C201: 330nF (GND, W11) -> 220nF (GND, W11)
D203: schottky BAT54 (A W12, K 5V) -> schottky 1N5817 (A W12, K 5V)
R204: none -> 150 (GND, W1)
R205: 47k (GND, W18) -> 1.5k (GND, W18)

--

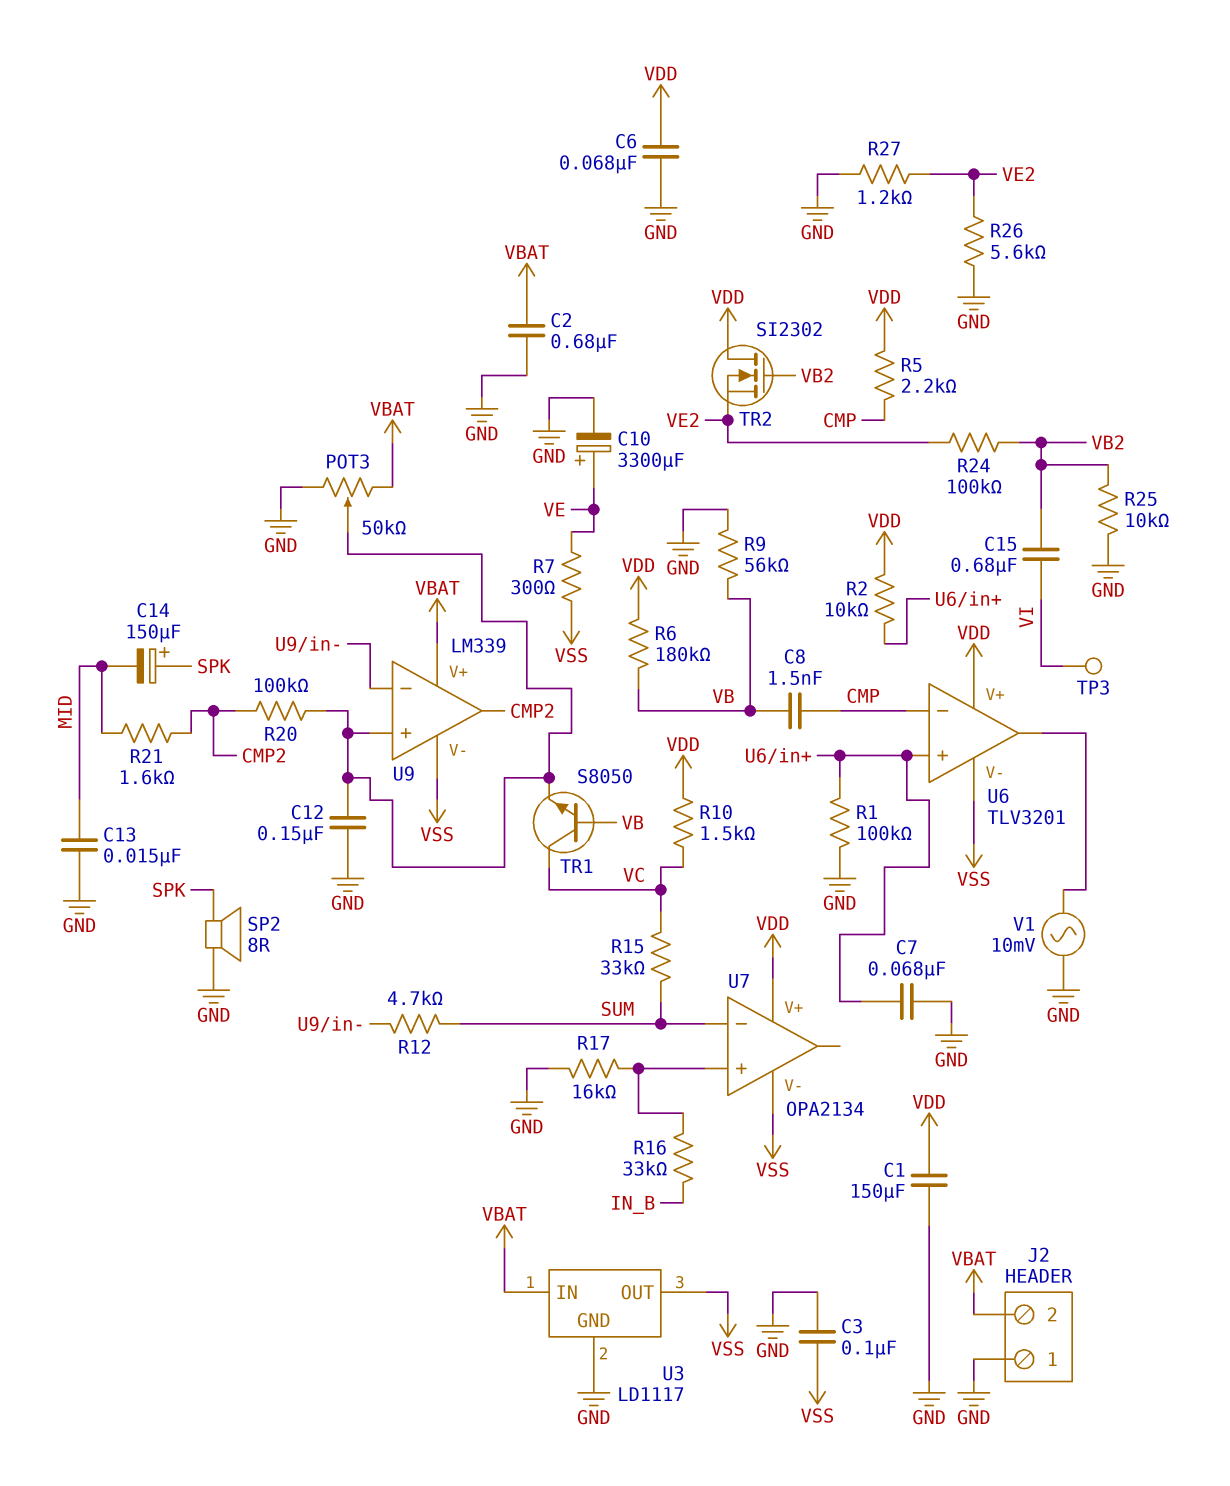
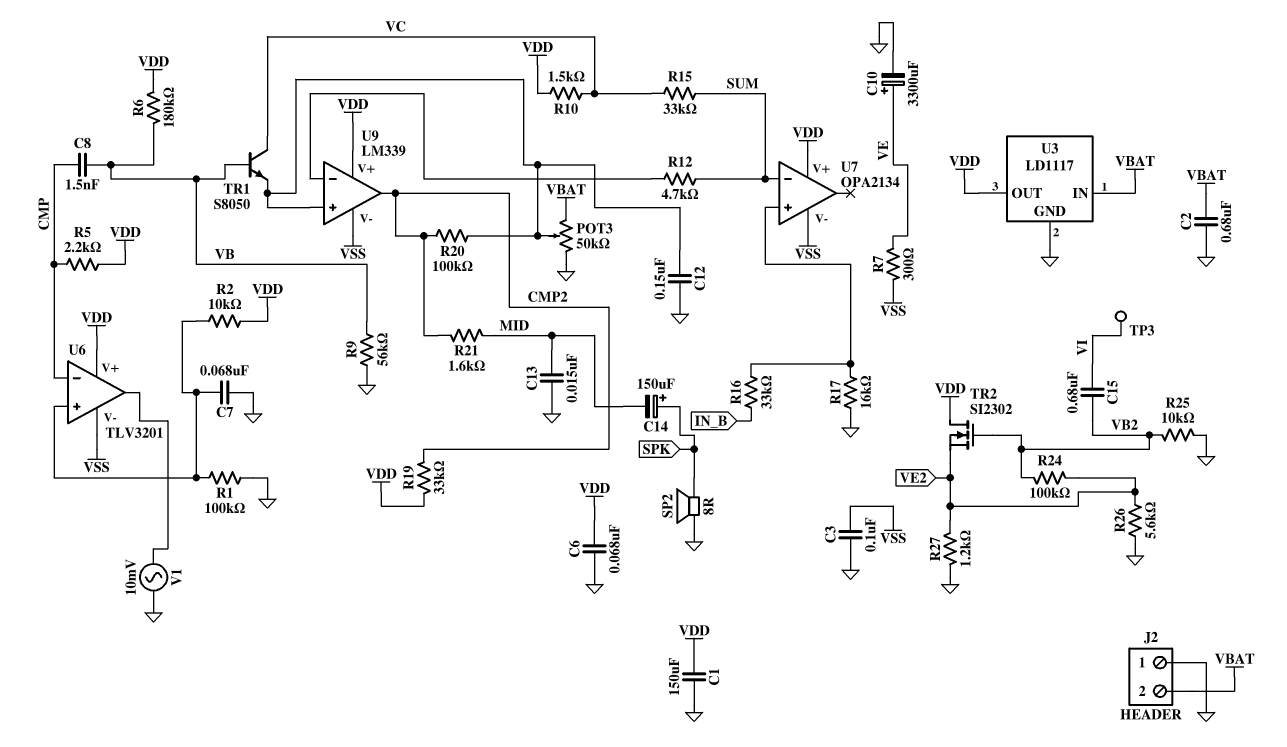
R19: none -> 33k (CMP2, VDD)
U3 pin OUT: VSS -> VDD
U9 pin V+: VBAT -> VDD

### Problem requirements
Give only the lines from the one holding "D203: schottky BAT54" through the one holding "R205: 47k (GND, W18) -> 1.5k (GND, W18)", each restated exactly as it appears above.

### Answer to this exercise
D203: schottky BAT54 (A W12, K 5V) -> schottky 1N5817 (A W12, K 5V)
R204: none -> 150 (GND, W1)
R205: 47k (GND, W18) -> 1.5k (GND, W18)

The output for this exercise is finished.